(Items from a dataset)
▬▬▬
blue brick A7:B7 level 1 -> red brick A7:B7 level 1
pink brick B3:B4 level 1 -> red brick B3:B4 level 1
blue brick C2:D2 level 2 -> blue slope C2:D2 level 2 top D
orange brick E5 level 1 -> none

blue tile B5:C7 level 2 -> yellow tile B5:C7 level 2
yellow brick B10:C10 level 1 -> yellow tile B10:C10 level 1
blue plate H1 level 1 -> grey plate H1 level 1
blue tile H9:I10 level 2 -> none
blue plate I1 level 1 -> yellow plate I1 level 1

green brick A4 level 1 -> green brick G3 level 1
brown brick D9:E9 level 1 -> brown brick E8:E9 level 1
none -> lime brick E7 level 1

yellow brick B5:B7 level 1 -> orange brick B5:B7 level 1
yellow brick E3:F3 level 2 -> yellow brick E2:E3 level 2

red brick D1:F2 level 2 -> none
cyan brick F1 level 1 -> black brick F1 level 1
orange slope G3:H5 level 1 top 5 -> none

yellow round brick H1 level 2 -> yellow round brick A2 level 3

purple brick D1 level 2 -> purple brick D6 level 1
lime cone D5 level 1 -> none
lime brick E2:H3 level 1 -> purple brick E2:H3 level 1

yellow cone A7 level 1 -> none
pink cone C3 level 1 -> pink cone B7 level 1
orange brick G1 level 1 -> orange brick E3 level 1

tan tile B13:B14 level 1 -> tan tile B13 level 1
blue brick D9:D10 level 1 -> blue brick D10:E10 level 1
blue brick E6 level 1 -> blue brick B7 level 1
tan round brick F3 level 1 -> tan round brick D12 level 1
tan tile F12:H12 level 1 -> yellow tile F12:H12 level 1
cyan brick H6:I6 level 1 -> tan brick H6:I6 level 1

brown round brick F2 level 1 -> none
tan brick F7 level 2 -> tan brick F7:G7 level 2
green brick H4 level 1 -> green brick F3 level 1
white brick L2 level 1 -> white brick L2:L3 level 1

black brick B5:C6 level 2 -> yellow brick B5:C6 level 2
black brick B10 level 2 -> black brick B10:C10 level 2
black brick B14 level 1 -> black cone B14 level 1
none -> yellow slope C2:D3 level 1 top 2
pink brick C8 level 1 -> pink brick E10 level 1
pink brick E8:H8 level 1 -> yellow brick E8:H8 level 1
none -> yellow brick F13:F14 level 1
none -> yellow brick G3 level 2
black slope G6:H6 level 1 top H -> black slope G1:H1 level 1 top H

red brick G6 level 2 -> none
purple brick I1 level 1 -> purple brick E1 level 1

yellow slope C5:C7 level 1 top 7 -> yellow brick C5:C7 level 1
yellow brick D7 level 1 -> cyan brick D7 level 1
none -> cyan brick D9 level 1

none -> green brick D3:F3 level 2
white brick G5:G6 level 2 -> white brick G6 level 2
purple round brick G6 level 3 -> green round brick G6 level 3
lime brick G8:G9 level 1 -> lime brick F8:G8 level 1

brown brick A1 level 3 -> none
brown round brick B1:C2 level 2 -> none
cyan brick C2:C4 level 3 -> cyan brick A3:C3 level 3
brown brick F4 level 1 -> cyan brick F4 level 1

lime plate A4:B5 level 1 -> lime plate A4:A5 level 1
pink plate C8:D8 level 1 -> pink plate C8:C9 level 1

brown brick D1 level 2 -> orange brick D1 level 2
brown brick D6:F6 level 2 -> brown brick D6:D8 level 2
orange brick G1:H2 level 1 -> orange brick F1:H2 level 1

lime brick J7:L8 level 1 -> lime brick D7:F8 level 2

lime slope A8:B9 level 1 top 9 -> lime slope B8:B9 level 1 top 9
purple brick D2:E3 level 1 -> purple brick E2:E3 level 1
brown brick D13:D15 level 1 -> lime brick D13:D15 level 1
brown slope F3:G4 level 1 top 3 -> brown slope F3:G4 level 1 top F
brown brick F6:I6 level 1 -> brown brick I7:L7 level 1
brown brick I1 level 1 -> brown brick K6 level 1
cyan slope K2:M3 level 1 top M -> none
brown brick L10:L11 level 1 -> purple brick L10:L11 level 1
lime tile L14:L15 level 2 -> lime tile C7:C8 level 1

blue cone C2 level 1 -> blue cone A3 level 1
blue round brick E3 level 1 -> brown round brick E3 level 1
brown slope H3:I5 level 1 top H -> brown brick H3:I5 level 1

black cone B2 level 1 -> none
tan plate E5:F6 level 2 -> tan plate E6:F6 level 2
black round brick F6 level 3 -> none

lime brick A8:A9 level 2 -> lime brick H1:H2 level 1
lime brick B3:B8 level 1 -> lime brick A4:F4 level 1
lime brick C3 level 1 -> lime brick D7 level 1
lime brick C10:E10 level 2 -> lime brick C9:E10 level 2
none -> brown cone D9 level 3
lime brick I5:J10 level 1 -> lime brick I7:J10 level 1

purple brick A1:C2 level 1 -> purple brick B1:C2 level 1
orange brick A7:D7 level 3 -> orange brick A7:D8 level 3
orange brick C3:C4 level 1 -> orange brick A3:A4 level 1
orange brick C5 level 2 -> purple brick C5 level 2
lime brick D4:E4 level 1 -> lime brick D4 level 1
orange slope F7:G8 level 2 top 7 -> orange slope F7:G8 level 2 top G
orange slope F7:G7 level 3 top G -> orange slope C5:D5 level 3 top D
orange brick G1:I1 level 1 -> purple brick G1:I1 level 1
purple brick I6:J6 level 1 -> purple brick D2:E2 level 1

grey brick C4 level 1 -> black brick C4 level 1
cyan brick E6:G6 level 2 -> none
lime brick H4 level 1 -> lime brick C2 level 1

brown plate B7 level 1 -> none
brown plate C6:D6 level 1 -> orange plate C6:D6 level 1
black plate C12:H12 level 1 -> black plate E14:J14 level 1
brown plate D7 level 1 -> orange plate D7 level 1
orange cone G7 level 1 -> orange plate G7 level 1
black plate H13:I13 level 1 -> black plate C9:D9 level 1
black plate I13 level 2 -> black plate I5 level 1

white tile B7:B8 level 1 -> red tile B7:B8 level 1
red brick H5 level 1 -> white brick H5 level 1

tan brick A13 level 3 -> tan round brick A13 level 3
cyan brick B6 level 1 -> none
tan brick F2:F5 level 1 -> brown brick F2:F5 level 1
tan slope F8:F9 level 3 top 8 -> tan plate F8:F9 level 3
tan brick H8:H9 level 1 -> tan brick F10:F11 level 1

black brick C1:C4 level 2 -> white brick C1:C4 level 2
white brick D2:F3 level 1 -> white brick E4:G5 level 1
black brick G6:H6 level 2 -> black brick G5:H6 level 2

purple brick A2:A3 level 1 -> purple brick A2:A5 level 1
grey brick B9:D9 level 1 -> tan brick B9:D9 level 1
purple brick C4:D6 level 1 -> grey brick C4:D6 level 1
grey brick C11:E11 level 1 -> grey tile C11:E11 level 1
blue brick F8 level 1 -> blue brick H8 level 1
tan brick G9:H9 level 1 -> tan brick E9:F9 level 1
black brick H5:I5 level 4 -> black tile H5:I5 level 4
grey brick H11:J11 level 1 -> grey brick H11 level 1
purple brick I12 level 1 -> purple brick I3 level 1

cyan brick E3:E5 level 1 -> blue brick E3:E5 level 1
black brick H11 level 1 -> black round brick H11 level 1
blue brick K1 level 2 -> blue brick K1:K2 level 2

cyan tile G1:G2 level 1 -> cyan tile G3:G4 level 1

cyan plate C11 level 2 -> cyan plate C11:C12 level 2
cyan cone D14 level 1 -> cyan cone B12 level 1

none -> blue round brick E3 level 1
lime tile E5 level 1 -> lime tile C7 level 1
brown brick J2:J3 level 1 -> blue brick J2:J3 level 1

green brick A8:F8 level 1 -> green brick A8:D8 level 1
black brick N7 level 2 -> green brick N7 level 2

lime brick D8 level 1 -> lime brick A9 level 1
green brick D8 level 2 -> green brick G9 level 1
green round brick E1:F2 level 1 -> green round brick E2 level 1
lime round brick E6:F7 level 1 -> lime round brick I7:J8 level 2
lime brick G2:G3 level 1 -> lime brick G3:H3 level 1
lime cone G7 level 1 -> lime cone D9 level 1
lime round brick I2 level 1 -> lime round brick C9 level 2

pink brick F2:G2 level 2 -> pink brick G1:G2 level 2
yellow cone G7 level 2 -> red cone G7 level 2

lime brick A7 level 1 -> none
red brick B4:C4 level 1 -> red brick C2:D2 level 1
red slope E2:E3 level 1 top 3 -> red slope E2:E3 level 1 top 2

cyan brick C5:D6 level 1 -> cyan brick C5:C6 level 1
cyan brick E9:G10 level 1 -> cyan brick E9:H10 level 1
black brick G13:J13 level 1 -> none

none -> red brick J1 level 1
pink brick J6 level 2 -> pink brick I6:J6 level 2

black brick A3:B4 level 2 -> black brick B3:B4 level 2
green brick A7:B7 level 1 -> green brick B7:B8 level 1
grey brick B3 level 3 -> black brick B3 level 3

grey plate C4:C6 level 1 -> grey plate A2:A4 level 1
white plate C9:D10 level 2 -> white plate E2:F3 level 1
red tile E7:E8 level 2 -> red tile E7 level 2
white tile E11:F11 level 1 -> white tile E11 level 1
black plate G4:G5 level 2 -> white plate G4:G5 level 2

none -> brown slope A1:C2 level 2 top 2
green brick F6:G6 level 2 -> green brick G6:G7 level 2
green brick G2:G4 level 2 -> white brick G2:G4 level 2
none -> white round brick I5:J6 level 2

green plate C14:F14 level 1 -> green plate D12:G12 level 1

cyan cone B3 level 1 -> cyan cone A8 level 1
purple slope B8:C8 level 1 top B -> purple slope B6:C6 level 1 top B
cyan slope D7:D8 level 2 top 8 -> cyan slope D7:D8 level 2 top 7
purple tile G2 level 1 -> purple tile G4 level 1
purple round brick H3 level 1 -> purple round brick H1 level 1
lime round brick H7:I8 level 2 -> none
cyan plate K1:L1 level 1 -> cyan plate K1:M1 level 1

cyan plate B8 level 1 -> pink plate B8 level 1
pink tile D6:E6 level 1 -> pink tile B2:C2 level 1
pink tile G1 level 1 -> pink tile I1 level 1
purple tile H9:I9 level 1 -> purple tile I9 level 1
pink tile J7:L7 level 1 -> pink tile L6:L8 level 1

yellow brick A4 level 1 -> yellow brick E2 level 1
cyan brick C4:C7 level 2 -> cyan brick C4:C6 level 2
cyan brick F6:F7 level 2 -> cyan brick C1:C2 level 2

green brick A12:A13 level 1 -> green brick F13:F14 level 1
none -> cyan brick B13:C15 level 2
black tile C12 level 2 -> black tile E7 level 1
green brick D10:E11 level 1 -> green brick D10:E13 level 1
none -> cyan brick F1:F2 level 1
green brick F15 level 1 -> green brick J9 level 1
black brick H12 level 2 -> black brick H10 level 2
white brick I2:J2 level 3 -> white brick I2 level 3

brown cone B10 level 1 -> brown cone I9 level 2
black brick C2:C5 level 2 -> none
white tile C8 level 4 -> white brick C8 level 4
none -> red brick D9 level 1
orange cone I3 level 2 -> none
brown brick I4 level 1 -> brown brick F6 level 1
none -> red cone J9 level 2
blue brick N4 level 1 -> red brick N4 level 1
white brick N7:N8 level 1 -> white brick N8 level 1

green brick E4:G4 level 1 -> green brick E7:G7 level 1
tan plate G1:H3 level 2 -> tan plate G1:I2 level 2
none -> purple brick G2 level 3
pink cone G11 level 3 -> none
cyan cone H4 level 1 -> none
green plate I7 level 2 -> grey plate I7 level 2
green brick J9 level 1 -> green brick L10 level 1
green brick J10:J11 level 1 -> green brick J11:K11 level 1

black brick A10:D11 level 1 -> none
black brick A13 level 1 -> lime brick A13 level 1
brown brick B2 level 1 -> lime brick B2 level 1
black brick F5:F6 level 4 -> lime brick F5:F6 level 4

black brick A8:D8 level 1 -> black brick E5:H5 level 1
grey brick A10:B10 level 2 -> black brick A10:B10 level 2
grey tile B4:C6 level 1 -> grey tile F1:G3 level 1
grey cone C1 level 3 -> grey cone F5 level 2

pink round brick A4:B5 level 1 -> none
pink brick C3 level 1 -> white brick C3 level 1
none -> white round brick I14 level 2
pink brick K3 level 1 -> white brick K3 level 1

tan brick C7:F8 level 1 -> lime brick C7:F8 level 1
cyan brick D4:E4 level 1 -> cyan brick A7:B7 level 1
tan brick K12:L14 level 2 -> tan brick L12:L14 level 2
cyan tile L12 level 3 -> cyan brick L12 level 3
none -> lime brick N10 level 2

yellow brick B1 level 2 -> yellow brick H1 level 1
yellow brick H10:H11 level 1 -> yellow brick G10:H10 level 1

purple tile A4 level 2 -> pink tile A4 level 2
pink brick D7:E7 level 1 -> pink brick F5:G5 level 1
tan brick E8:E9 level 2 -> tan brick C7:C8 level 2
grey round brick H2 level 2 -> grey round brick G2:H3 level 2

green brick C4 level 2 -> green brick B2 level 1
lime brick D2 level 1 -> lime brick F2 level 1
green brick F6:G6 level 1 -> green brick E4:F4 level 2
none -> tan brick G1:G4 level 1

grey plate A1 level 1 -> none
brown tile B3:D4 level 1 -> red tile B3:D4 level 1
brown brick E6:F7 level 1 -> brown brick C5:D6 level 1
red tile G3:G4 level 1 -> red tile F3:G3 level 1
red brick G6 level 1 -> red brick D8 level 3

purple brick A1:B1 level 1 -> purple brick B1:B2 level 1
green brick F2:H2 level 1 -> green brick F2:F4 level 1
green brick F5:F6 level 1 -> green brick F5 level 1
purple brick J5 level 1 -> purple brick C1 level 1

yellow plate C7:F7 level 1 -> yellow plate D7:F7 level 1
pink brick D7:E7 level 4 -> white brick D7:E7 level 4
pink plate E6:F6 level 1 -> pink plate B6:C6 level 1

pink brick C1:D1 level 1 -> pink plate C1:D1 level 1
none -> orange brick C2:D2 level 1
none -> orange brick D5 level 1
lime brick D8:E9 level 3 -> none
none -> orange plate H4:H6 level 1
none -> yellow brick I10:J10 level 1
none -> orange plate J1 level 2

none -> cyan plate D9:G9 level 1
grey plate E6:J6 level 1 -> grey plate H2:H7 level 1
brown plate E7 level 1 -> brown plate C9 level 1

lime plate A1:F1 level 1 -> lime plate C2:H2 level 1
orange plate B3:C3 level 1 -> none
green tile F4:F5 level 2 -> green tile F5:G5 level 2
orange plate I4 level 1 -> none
▬▬▬
TASK DESCRIPTION
Starting with the line with "brown brick B2" above and going on through the line with "pink round brick A4:B5 level 1 -> none", transcribe every line exactly, both ends included, and add nothing.

WRITTEN ANSWER
brown brick B2 level 1 -> lime brick B2 level 1
black brick F5:F6 level 4 -> lime brick F5:F6 level 4

black brick A8:D8 level 1 -> black brick E5:H5 level 1
grey brick A10:B10 level 2 -> black brick A10:B10 level 2
grey tile B4:C6 level 1 -> grey tile F1:G3 level 1
grey cone C1 level 3 -> grey cone F5 level 2

pink round brick A4:B5 level 1 -> none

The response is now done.